| What is expected |
Among the lines below, copy exactly those from the one with "camera: 30 degrees left, 15 degrees down" through the one with "(407, 465) = (531, 301): brown", counting both ends.

-- -- --

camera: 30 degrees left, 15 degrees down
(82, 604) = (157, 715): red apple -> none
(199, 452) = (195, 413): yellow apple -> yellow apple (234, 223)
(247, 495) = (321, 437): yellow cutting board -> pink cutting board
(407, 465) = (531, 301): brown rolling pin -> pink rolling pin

-- -- --

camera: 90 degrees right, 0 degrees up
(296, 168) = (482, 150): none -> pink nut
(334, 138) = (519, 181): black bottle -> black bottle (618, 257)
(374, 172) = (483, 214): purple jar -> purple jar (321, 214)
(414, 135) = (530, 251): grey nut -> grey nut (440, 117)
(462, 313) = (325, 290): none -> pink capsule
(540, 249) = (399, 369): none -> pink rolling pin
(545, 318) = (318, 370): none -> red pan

-- -- --

| Task output |
camera: 30 degrees left, 15 degrees down
(82, 604) = (157, 715): red apple -> none
(199, 452) = (195, 413): yellow apple -> yellow apple (234, 223)
(247, 495) = (321, 437): yellow cutting board -> pink cutting board
(407, 465) = (531, 301): brown rolling pin -> pink rolling pin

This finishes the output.